### ACTIVITY:
Each line below from the one containing "none -> purple brick D8 level 2" through the one containing "purple brick C8:D8" should be output exactly as it stands, and no other line should appear.

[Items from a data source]
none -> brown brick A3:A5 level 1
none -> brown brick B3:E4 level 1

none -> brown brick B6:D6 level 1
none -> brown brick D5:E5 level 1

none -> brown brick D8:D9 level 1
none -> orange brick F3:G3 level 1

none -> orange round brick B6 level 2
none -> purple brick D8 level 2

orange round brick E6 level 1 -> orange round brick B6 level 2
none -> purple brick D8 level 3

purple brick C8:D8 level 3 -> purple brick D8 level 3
---
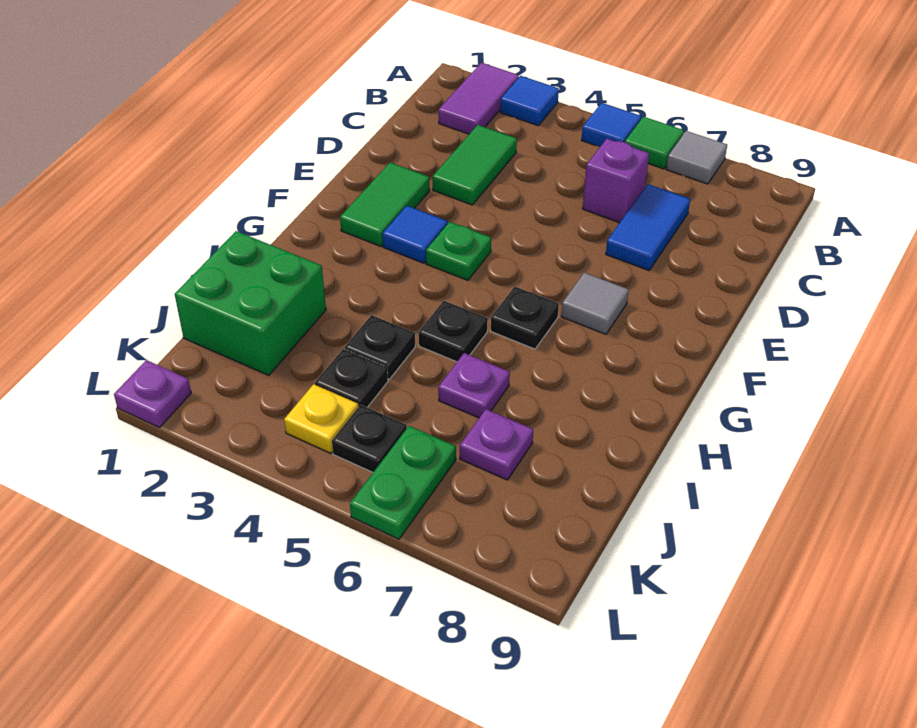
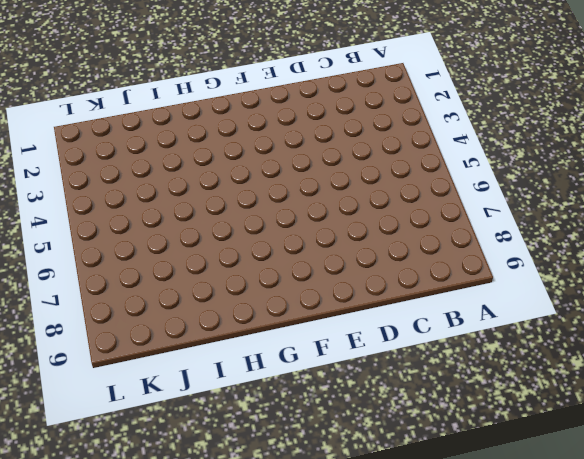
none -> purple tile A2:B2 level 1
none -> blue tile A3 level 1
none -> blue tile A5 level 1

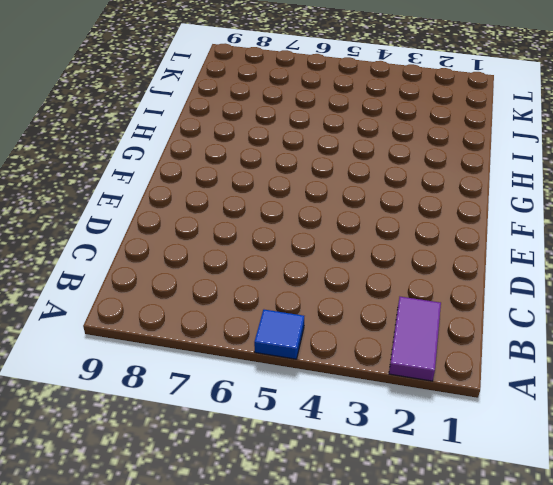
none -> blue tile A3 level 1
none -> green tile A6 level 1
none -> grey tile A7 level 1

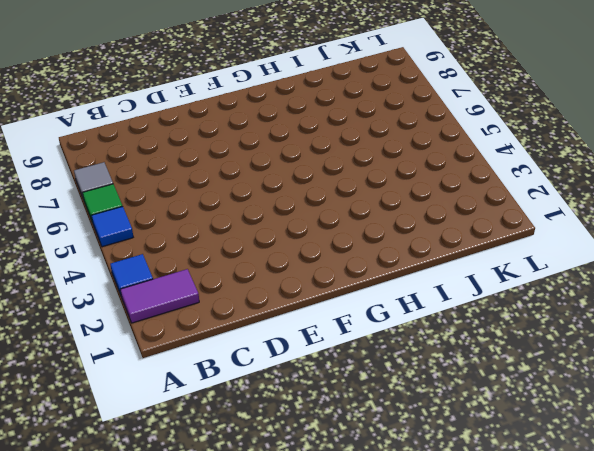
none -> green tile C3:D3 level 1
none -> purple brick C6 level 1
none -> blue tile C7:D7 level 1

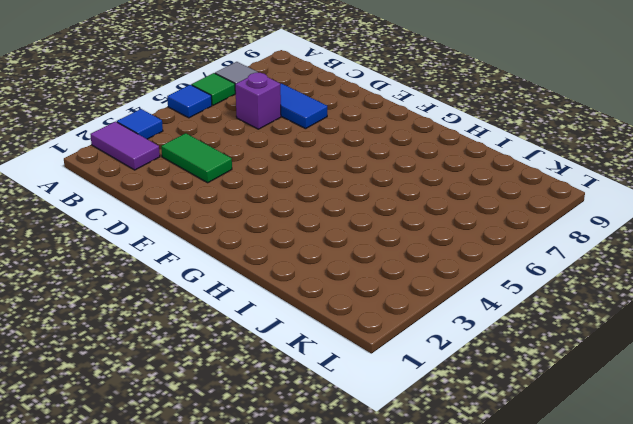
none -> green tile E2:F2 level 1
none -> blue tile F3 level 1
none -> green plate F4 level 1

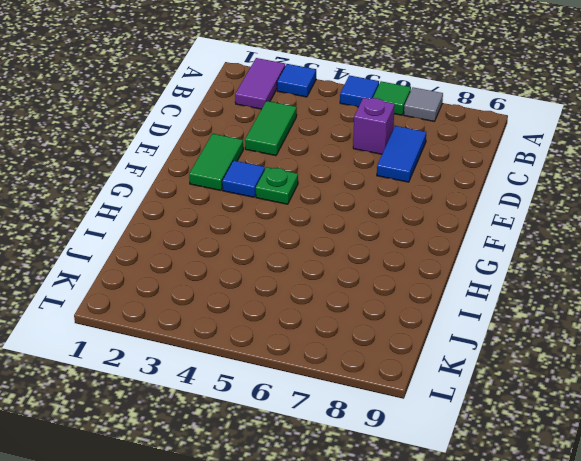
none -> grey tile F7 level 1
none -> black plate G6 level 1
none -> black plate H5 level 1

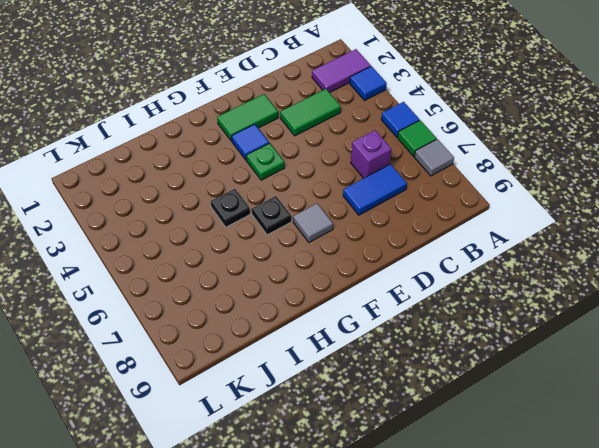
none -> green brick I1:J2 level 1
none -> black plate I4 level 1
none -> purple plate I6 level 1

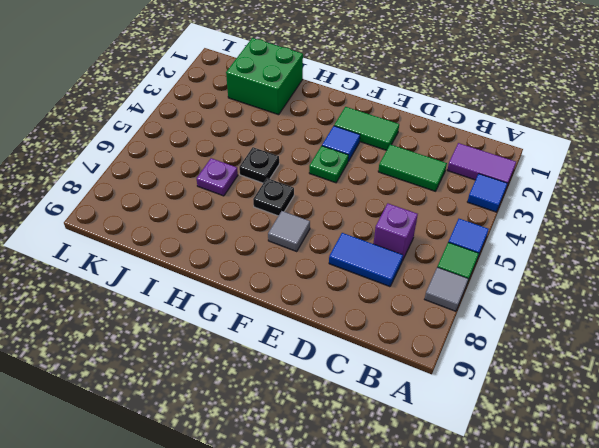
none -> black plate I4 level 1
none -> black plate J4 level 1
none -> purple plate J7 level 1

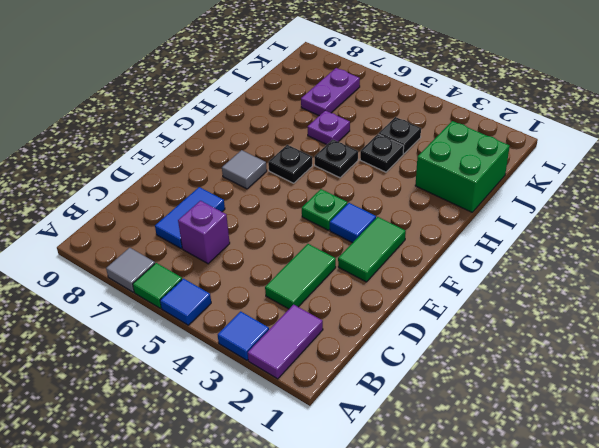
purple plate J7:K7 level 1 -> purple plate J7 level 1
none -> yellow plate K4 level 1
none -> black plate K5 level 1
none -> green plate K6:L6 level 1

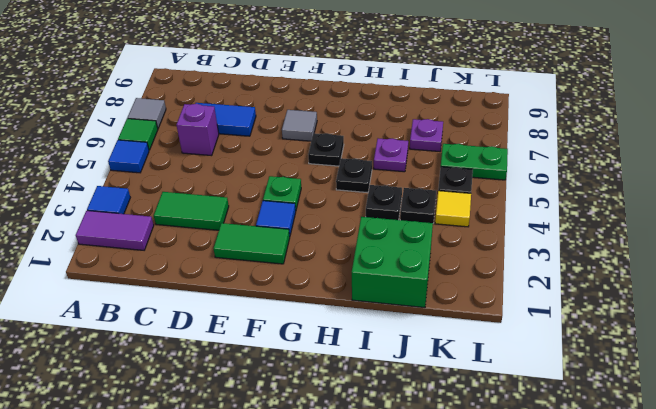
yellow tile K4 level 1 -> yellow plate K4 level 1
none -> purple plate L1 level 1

### SOLUTION BELOW:
none -> purple brick D8 level 2

orange round brick E6 level 1 -> orange round brick B6 level 2
none -> purple brick D8 level 3

purple brick C8:D8 level 3 -> purple brick D8 level 3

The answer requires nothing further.